[INFORMATION GIVEN]:
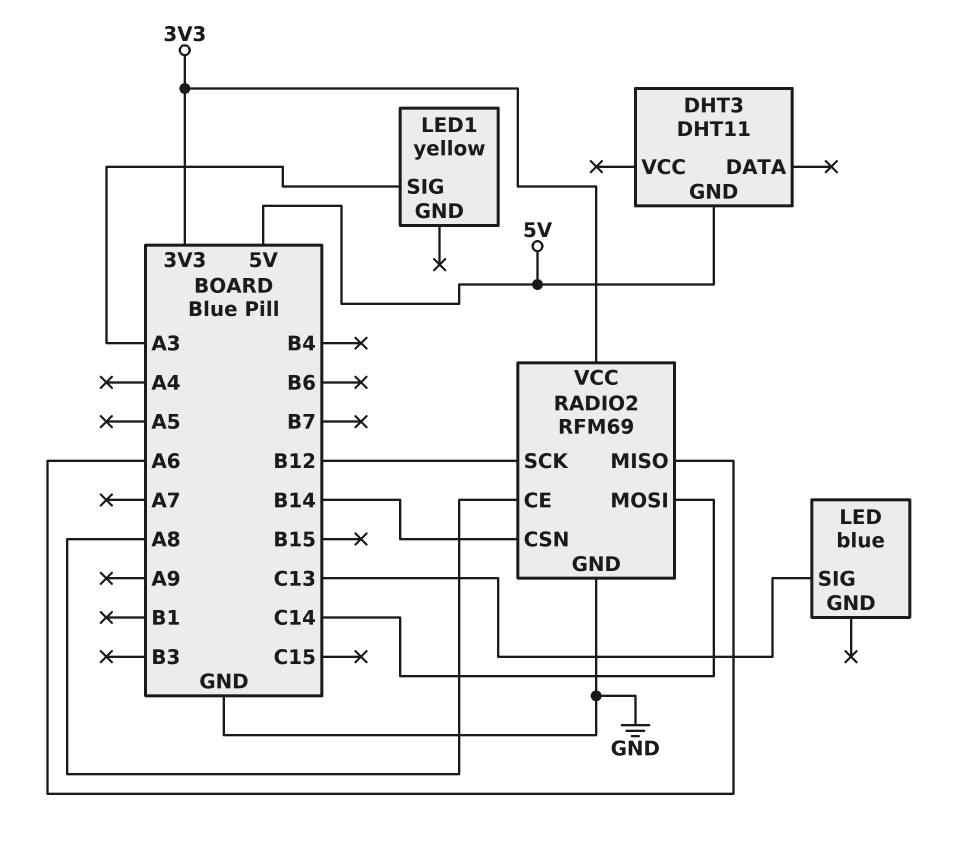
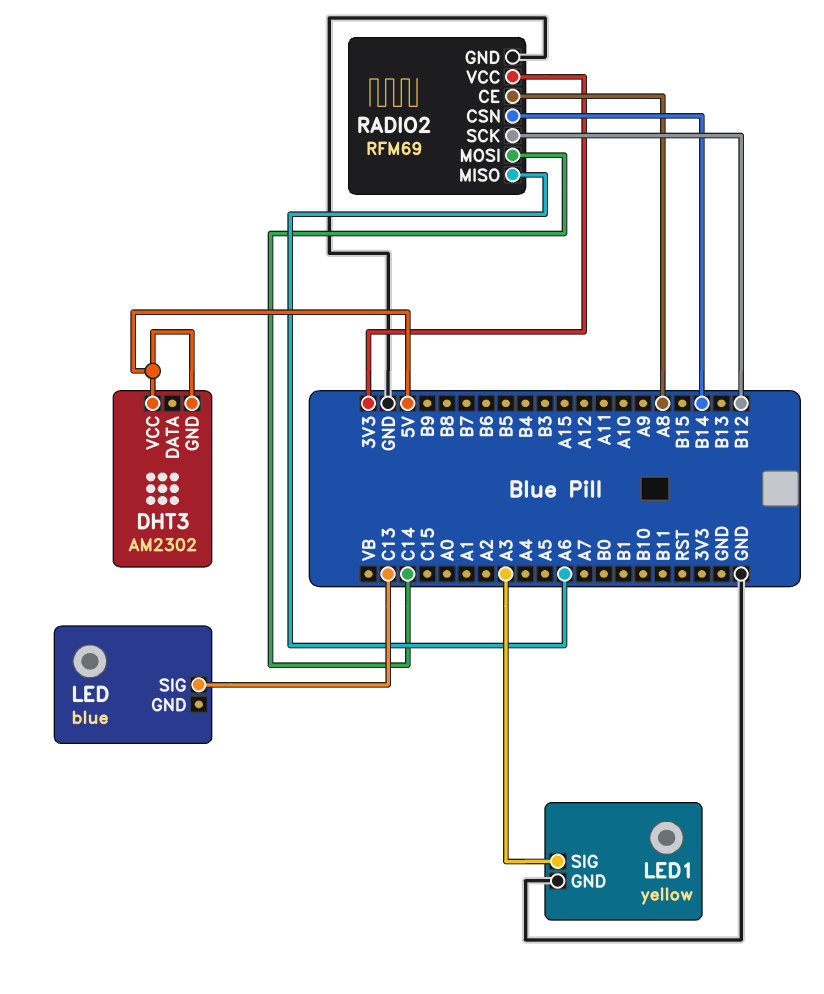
DHT3: DHT11 -> AM2302
DHT3 pin VCC: none -> 5V
LED1 pin GND: none -> GND

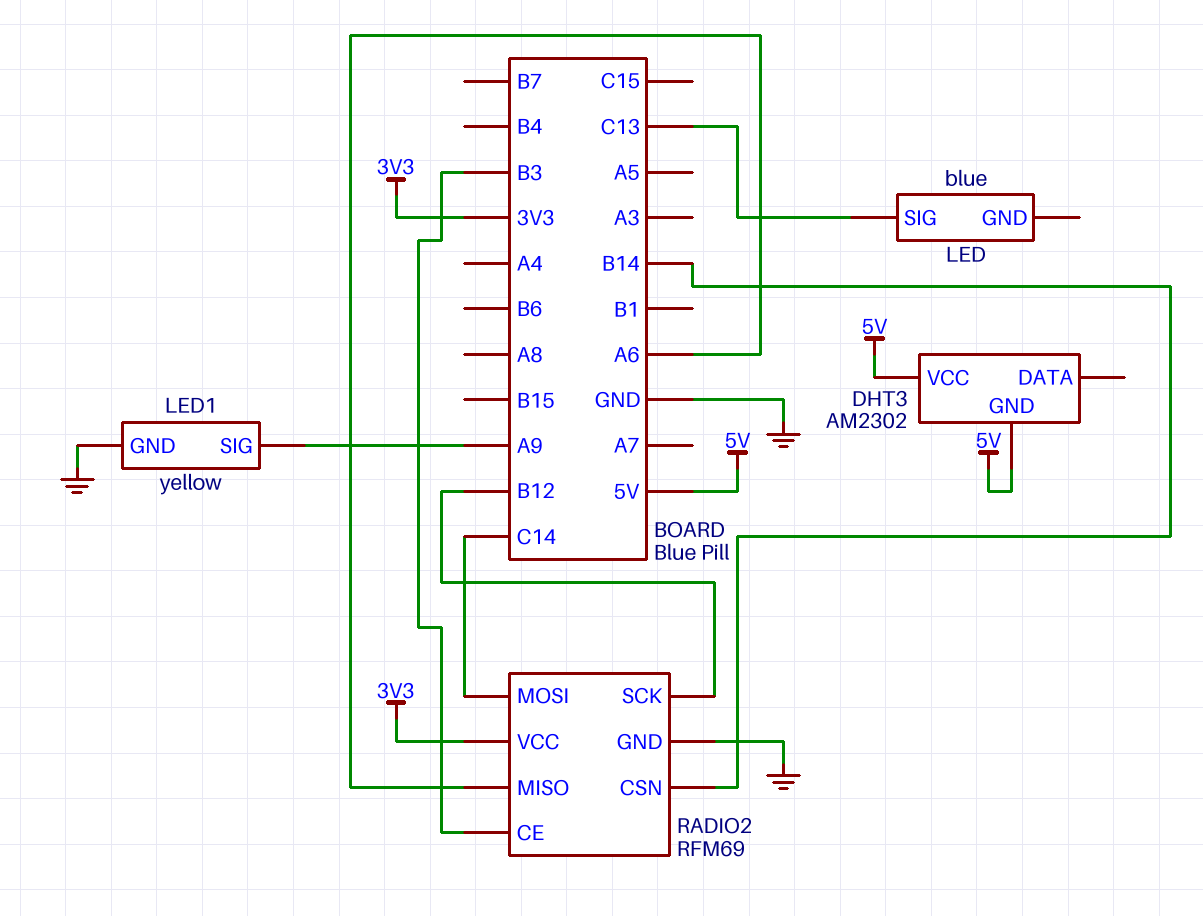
LED1 pin SIG: A3 -> A9
RADIO2 pin CE: A8 -> B3

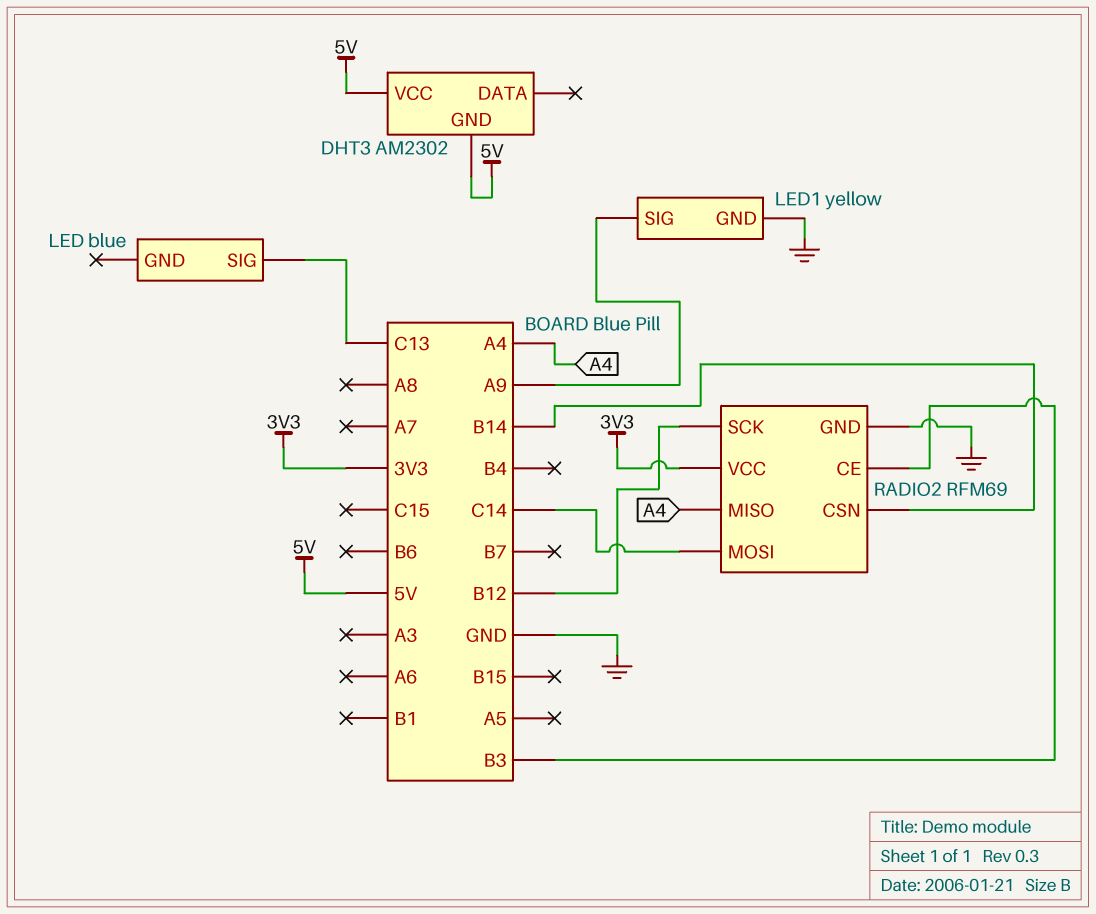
RADIO2 pin MISO: A6 -> A4

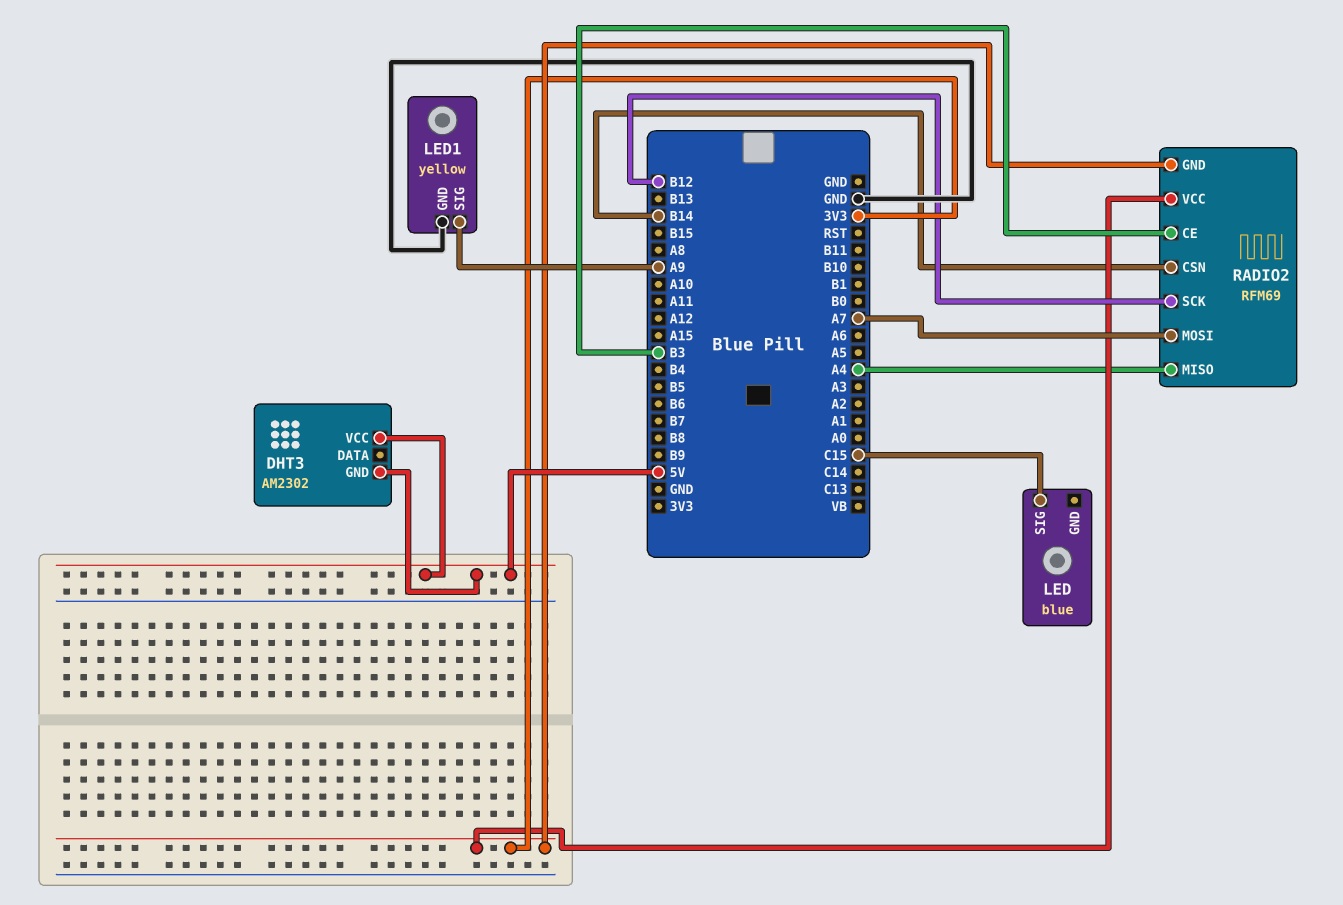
LED pin SIG: C13 -> C15
RADIO2 pin GND: GND -> 3V3
RADIO2 pin MOSI: C14 -> A7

[TASK INSTRUCTIONS]:
Give the entries above again, exactly as written and free of images.

[EXERCISE OUTPUT]:
DHT3: DHT11 -> AM2302
DHT3 pin VCC: none -> 5V
LED1 pin GND: none -> GND

LED1 pin SIG: A3 -> A9
RADIO2 pin CE: A8 -> B3

RADIO2 pin MISO: A6 -> A4

LED pin SIG: C13 -> C15
RADIO2 pin GND: GND -> 3V3
RADIO2 pin MOSI: C14 -> A7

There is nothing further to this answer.